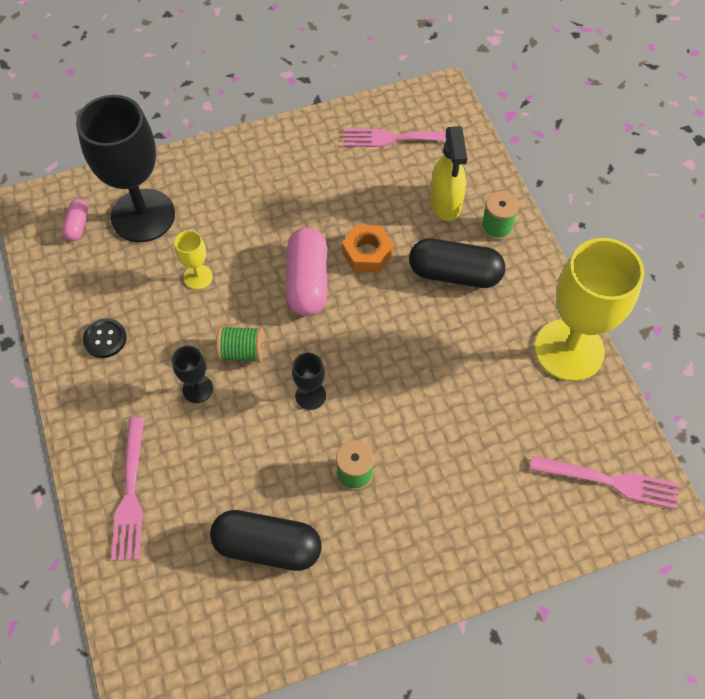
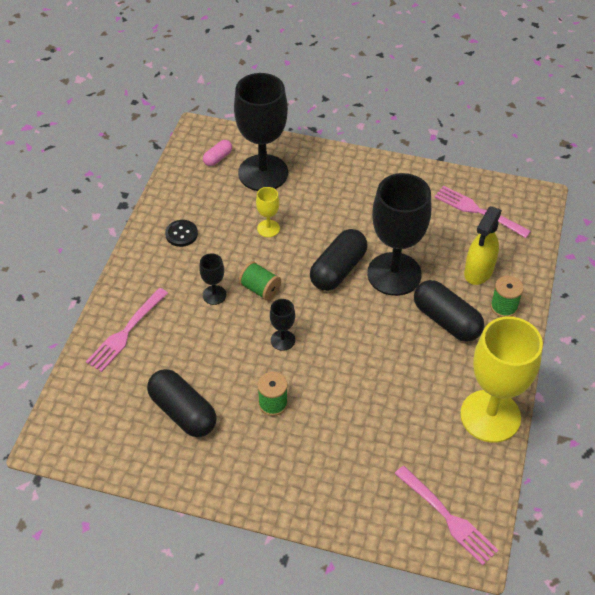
camera: 35 degrees right, 10 degrees down
(307, 281) = (338, 269): pink capsule -> black capsule
(367, 253) = (394, 274): orange nut -> black goblet

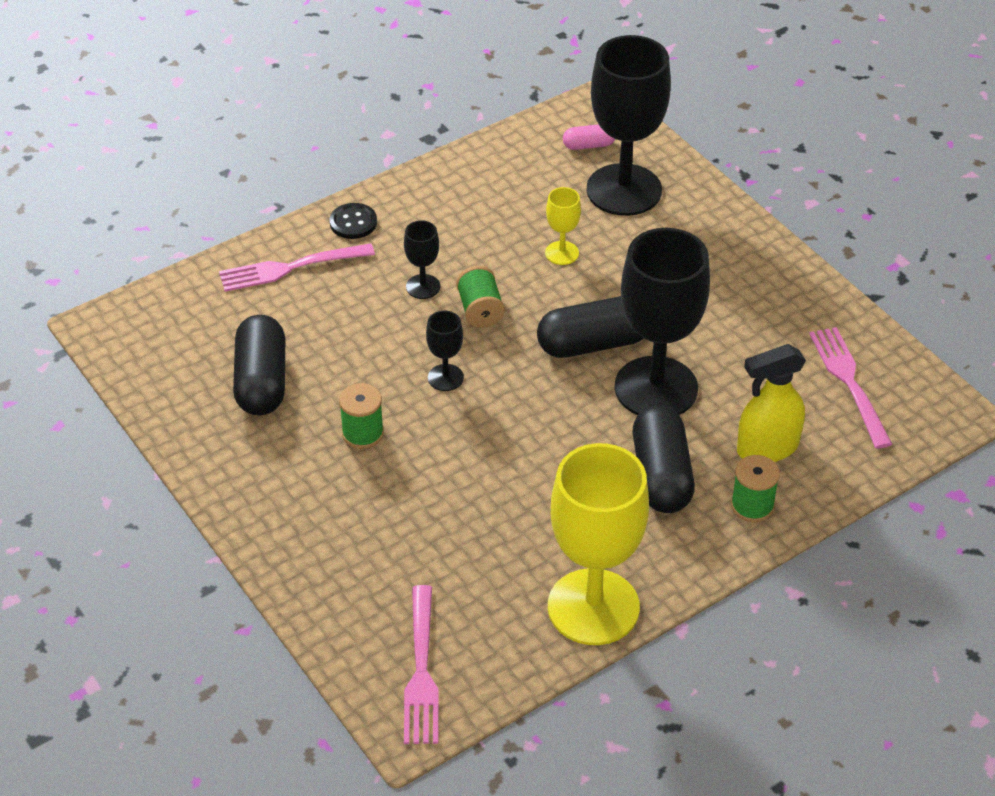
camera: 40 degrees right, 5 degrees down
(181, 234) = (457, 203): black button -> black button (353, 222)

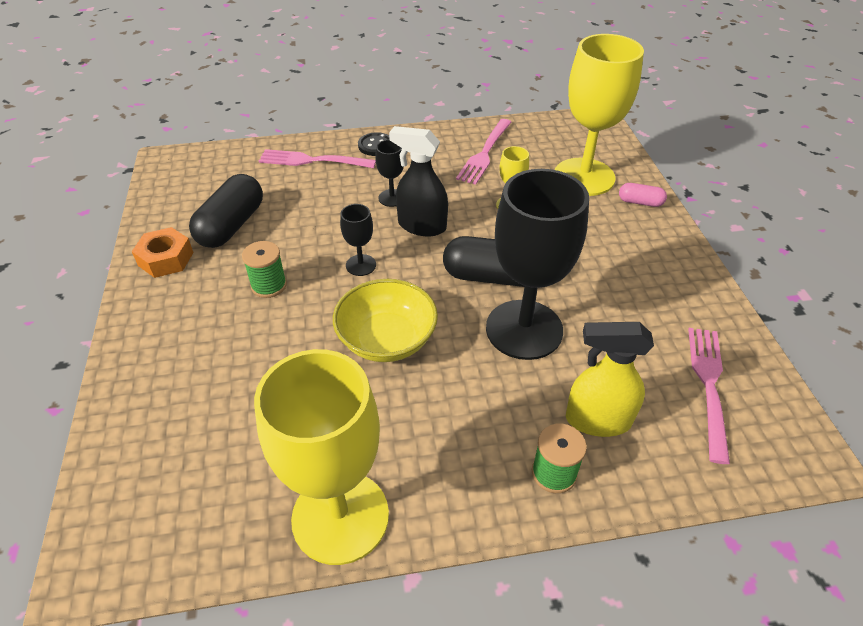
camera: 25 degrees right, 0 degrees up
(220, 445) = (166, 259): none -> orange nut
(421, 671) = (145, 515): pink fork -> pink fork (484, 153)
(480, 310) = (421, 226): green spool -> black spray bottle
(528, 445) = (387, 339): none -> yellow bowl
(588, 145) = (574, 142): pink capsule -> pink capsule (640, 202)
(624, 190) = (584, 177): black goblet -> yellow goblet
(661, 475) = (483, 409): black capsule -> none

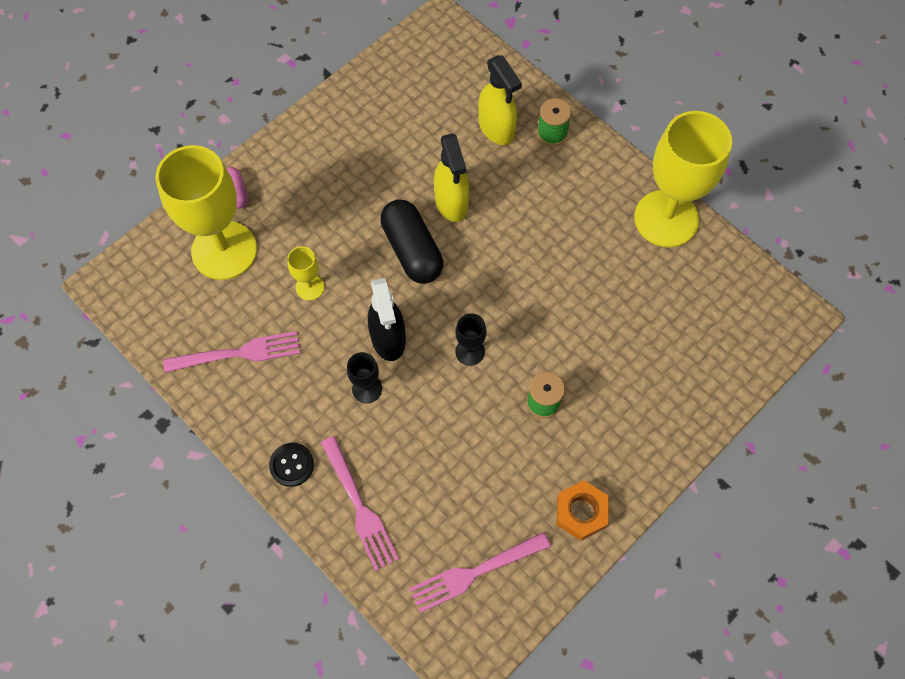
camera: 125 degrees left, 20 degrees up
(231, 225) = (503, 496): black capsule -> none
(387, 339) = (528, 281): yellow bowl -> none
(524, 329) = (451, 203): black goblet -> yellow spray bottle
(708, 385) = (421, 83): pink fork -> pink fork (475, 572)

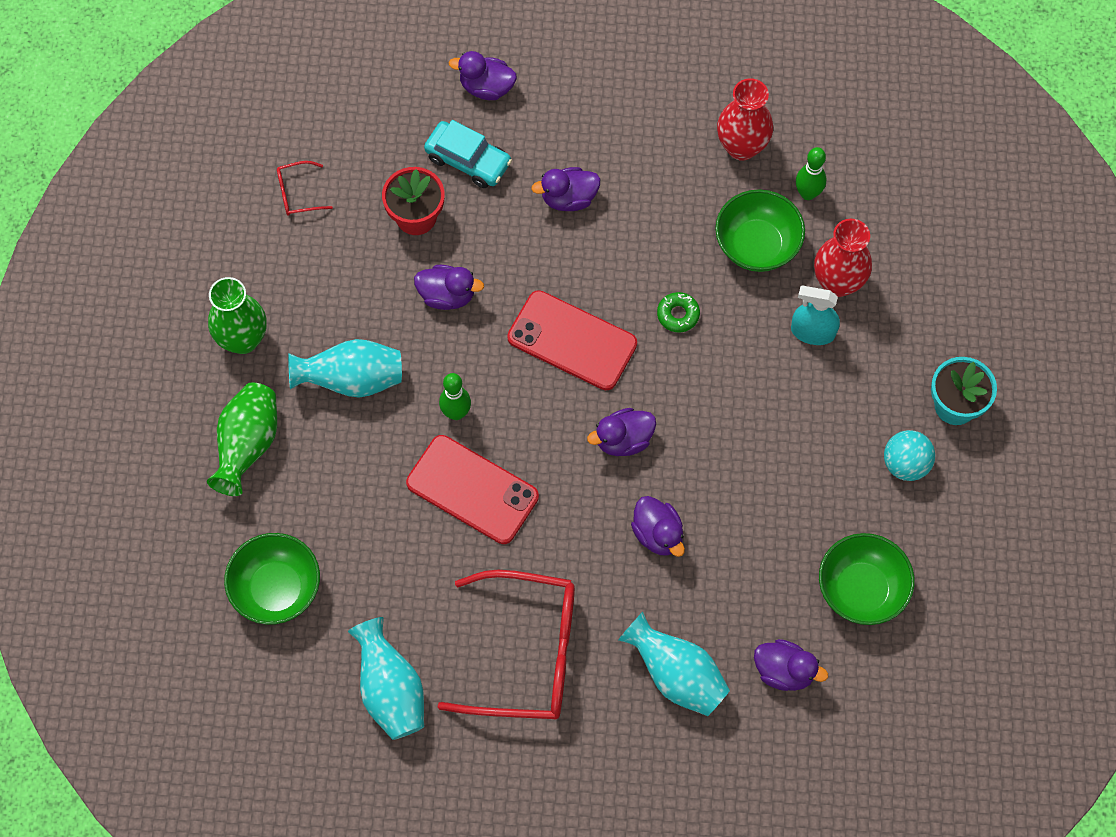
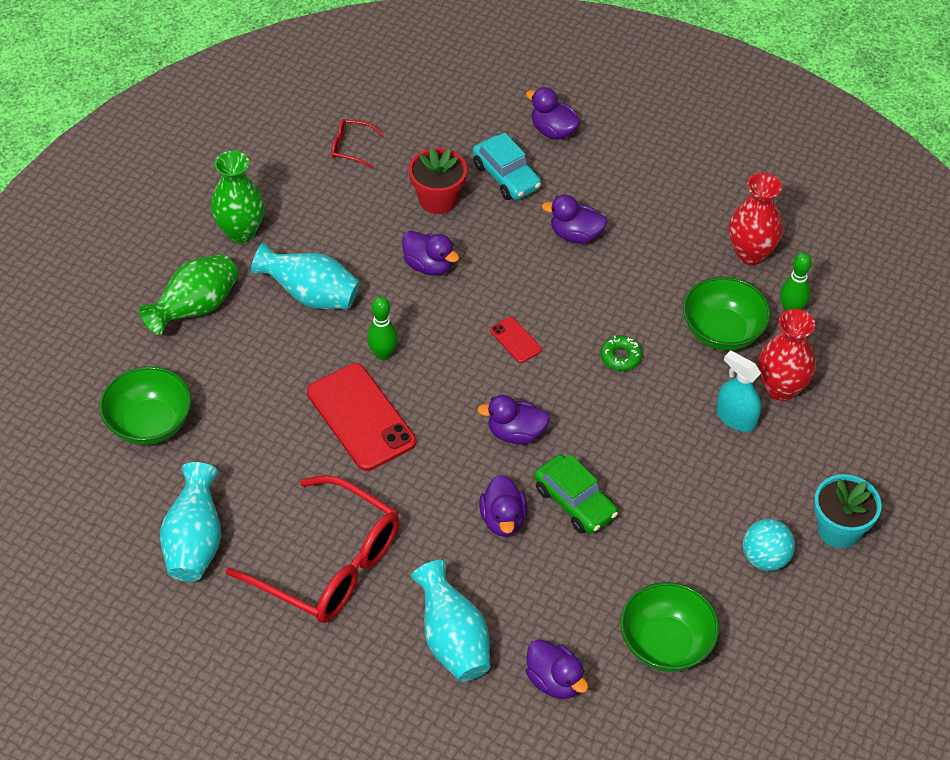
camera: 25 degrees right, 15 degrees down
(572, 340) = (515, 340): red phone -> red phone, size x0.46
(712, 486) = (575, 502): none -> green car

▶ [Task prompt]: For this exercise, print all of the entries exactly as they appear, but without pictures.

▶ [Result]:
camera: 35 degrees right, 10 degrees down
(307, 281) = (338, 269): pink capsule -> black capsule
(367, 253) = (394, 274): orange nut -> black goblet

camera: 40 degrees right, 5 degrees down
(181, 234) = (457, 203): black button -> black button (353, 222)

camera: 25 degrees right, 0 degrees up
(220, 445) = (166, 259): none -> orange nut
(421, 671) = (145, 515): pink fork -> pink fork (484, 153)
(480, 310) = (421, 226): green spool -> black spray bottle
(528, 445) = (387, 339): none -> yellow bowl
(588, 145) = (574, 142): pink capsule -> pink capsule (640, 202)
(624, 190) = (584, 177): black goblet -> yellow goblet
(661, 475) = (483, 409): black capsule -> none

camera: 125 degrees left, 20 degrees up
(231, 225) = (503, 496): black capsule -> none
(387, 339) = (528, 281): yellow bowl -> none
(524, 329) = (451, 203): black goblet -> yellow spray bottle
(708, 385) = (421, 83): pink fork -> pink fork (475, 572)

camera: 25 degrees right, 15 degrees down
(572, 340) = (515, 340): red phone -> red phone, size x0.46
(712, 486) = (575, 502): none -> green car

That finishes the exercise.